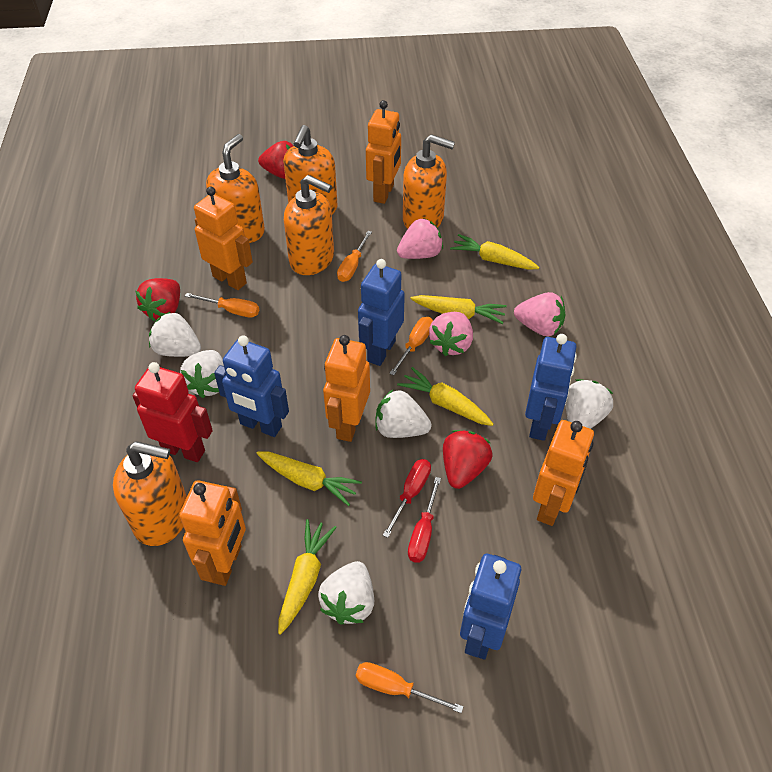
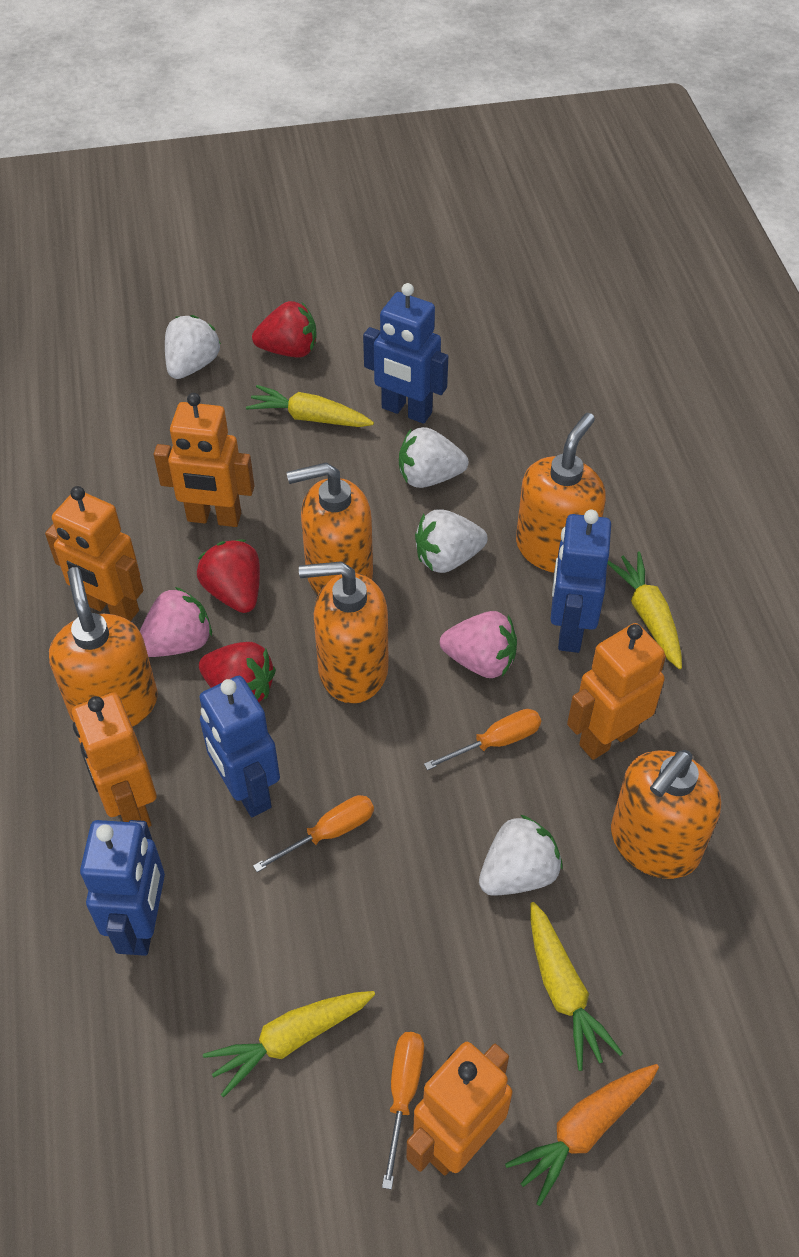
orange carrot: 0 -> 1
orange screwdriver: 4 -> 3
pink strawberry: 3 -> 2
red robot: 1 -> 0
red screwdriver: 2 -> 0
white strawberry: 5 -> 4
yellow carrot: 5 -> 4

■ ■ ■ ■ ■

■ **What is being asked**: After reading through the records, count the lines that hold the string "strawberry" and give only the count.

■ **Solved exercise**: 2